• Task objective: Please return only the lines from the one holding "none -> tan 1x1 plate [319,255,400,322]" through the one holding "green 1x1 round", exactly as they appear in the records below, both ends included.

• Extracted material:
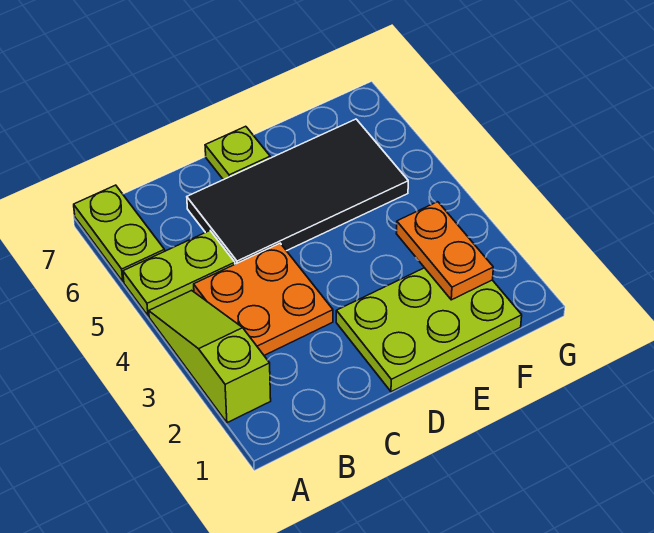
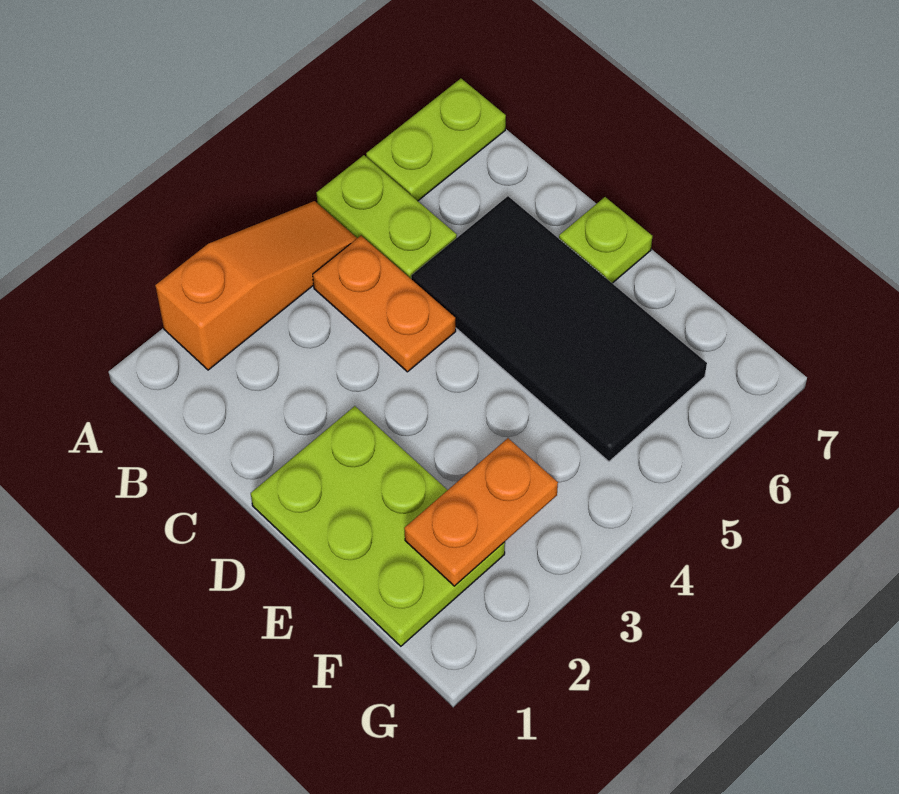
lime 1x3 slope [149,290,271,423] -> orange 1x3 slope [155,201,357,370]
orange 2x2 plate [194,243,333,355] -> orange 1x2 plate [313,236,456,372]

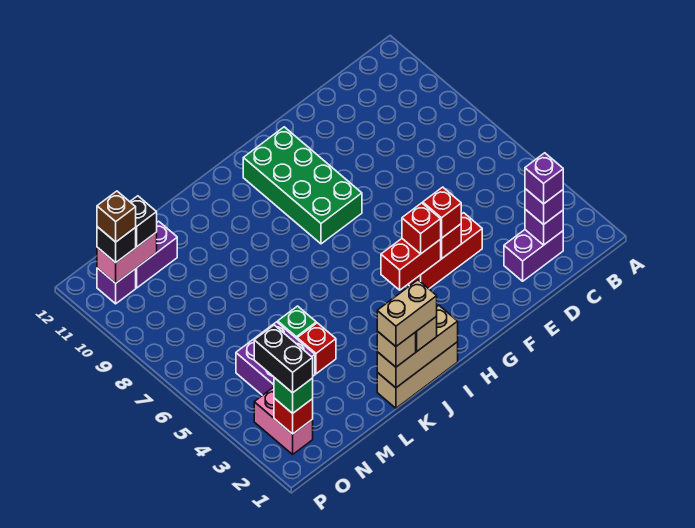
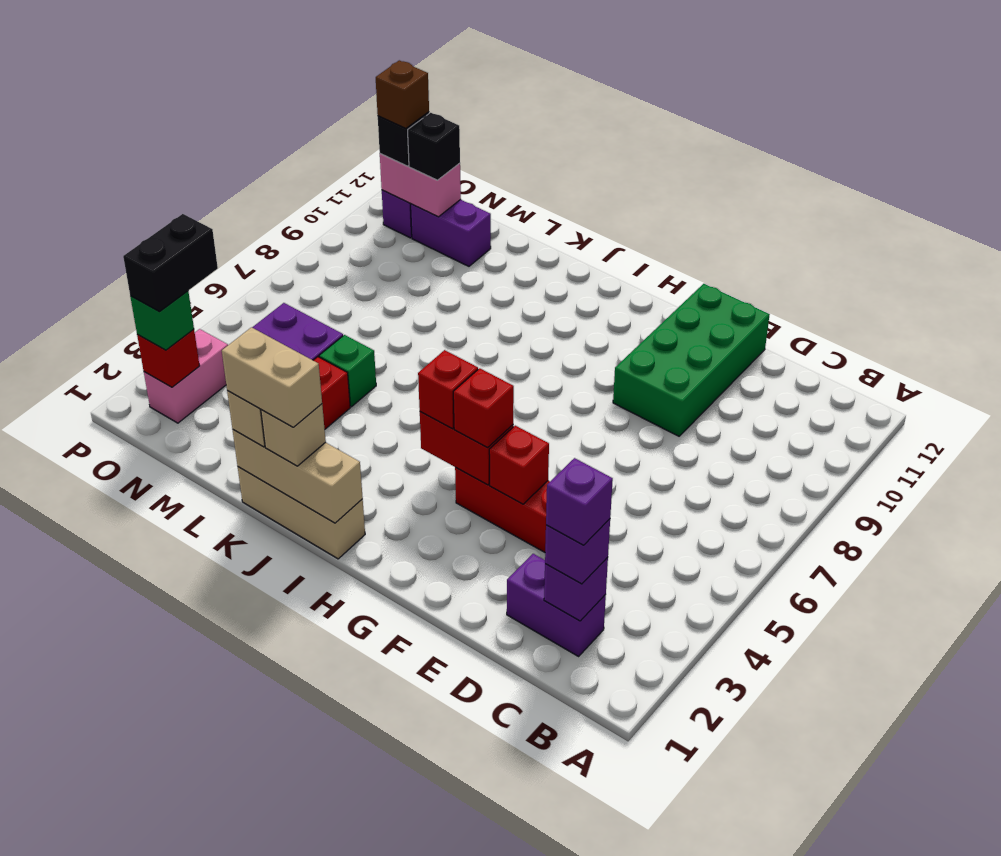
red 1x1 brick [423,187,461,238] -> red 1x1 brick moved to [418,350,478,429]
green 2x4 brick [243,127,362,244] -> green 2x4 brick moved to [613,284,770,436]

---

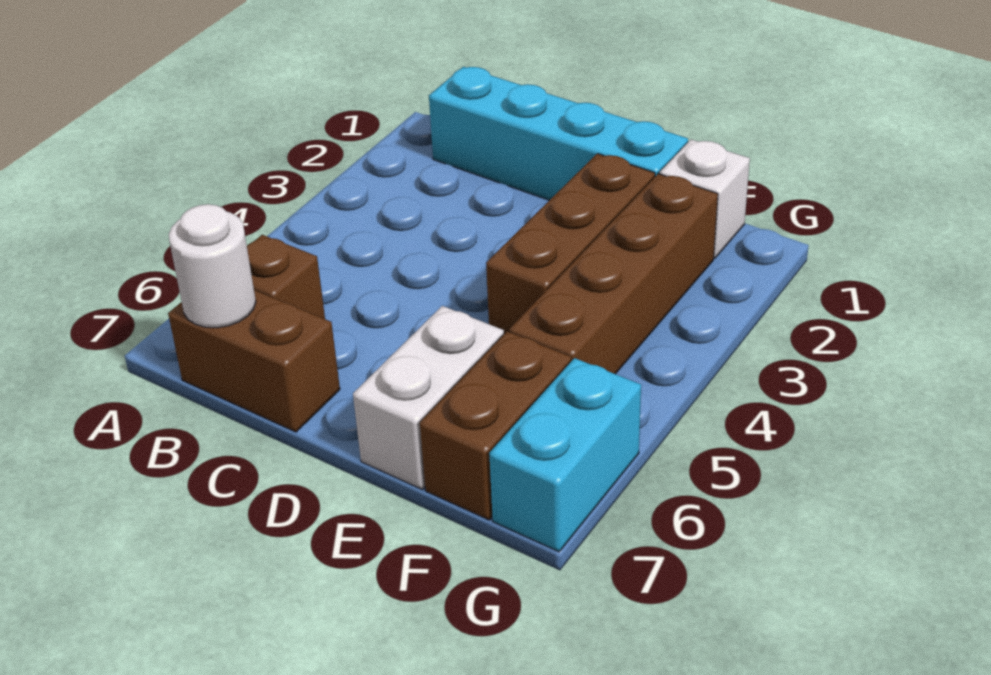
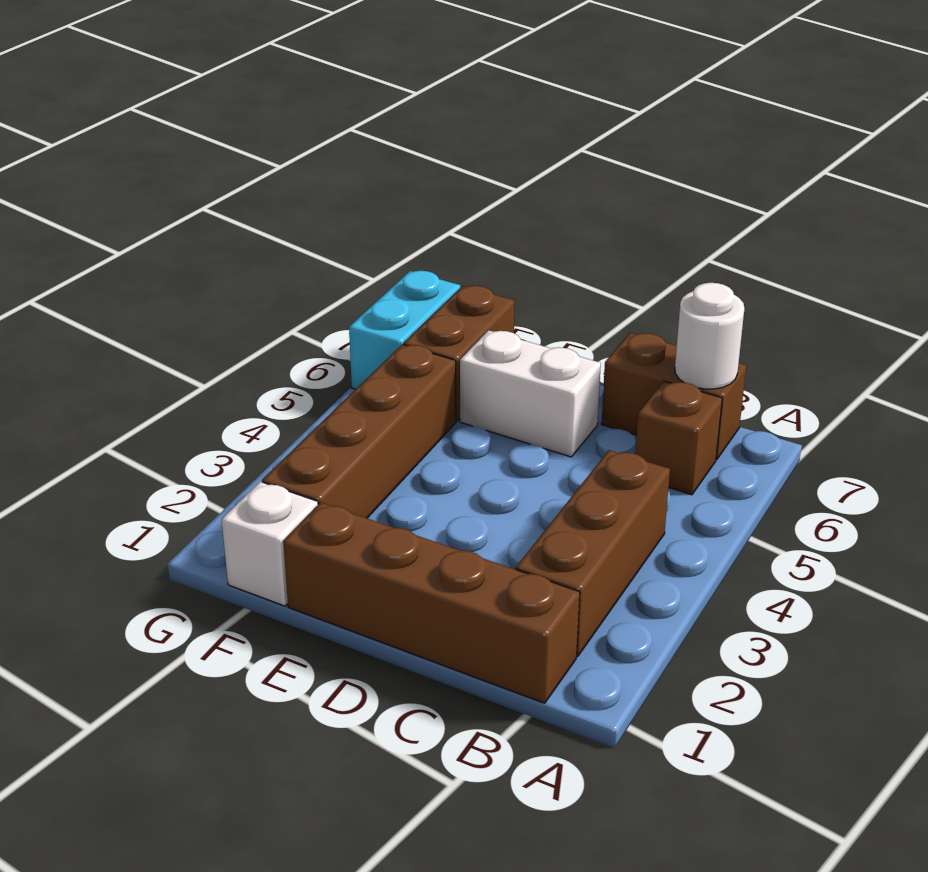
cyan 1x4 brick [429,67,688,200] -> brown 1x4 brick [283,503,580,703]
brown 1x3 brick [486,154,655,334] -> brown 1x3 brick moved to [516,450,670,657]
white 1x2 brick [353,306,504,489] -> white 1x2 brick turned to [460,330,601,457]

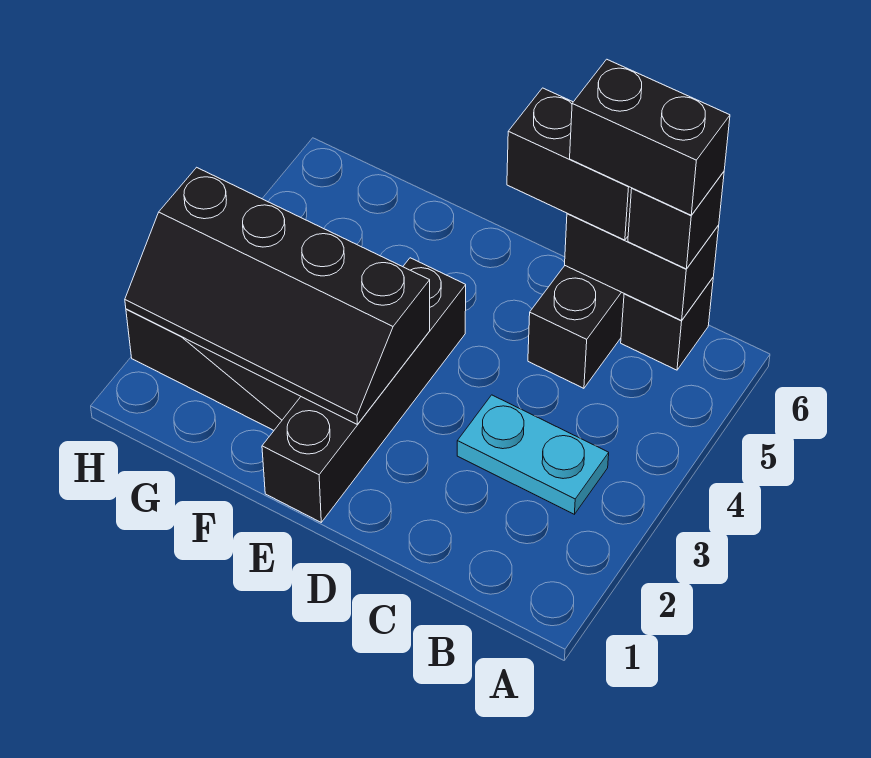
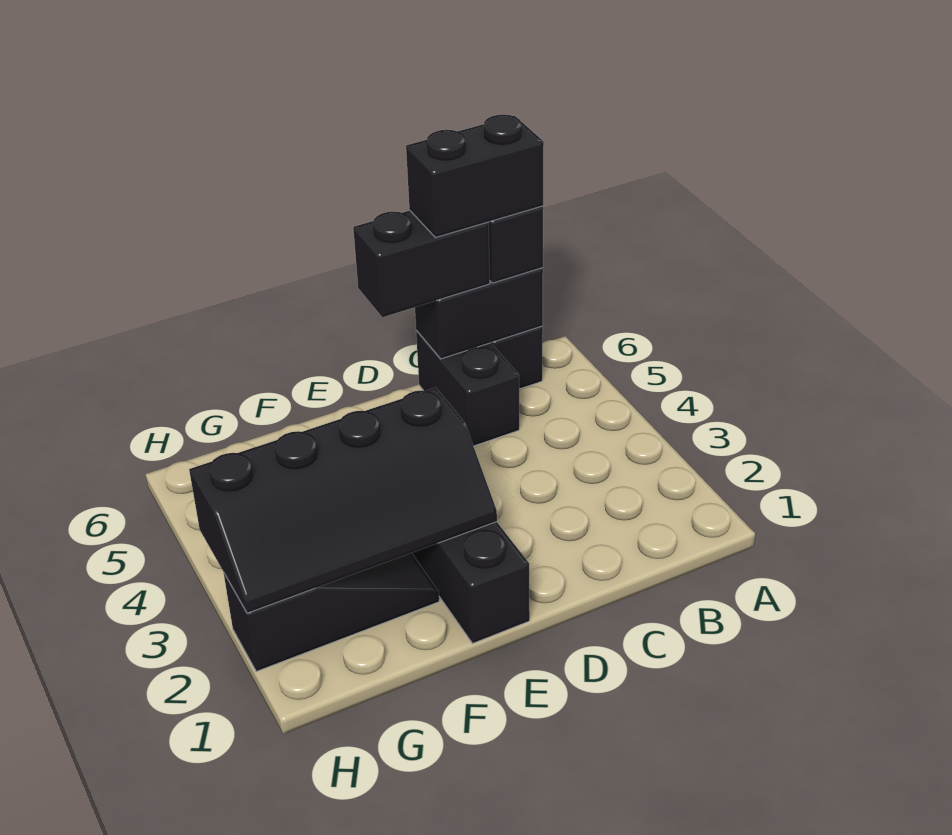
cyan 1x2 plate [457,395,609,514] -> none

==

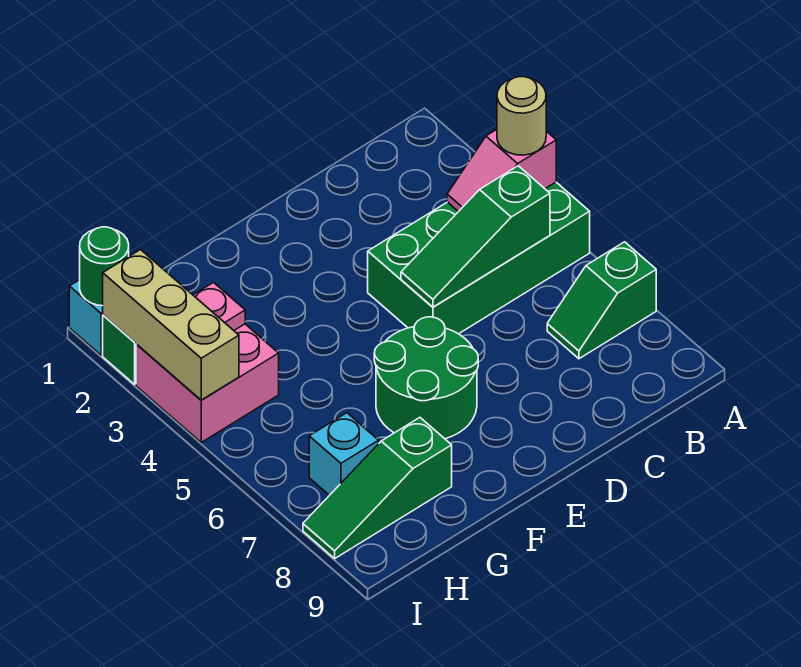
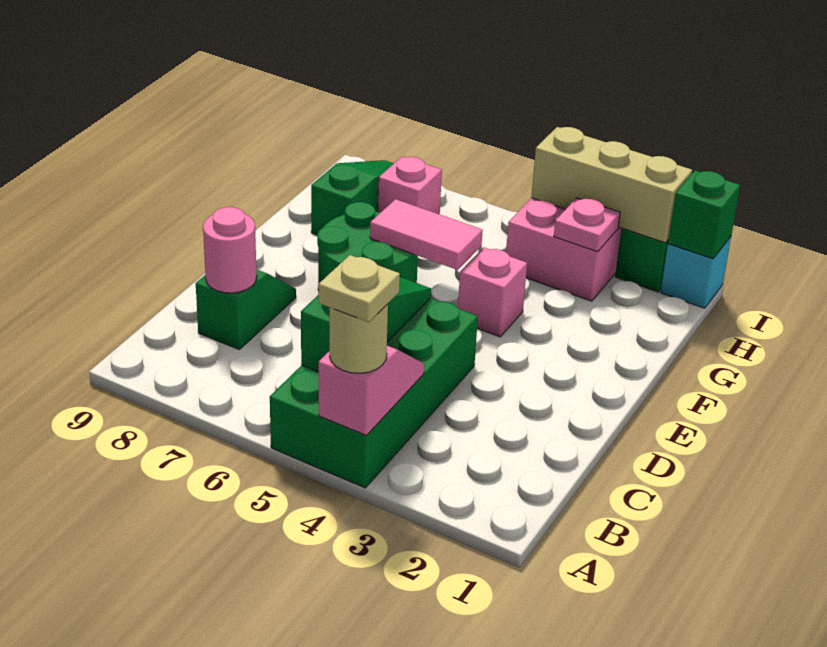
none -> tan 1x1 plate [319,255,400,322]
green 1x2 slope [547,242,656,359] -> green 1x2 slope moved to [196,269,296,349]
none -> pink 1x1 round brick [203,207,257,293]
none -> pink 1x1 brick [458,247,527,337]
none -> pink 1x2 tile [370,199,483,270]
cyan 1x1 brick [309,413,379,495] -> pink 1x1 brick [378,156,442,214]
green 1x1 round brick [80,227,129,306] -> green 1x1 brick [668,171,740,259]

• Expected output:
none -> tan 1x1 plate [319,255,400,322]
green 1x2 slope [547,242,656,359] -> green 1x2 slope moved to [196,269,296,349]
none -> pink 1x1 round brick [203,207,257,293]
none -> pink 1x1 brick [458,247,527,337]
none -> pink 1x2 tile [370,199,483,270]
cyan 1x1 brick [309,413,379,495] -> pink 1x1 brick [378,156,442,214]
green 1x1 round brick [80,227,129,306] -> green 1x1 brick [668,171,740,259]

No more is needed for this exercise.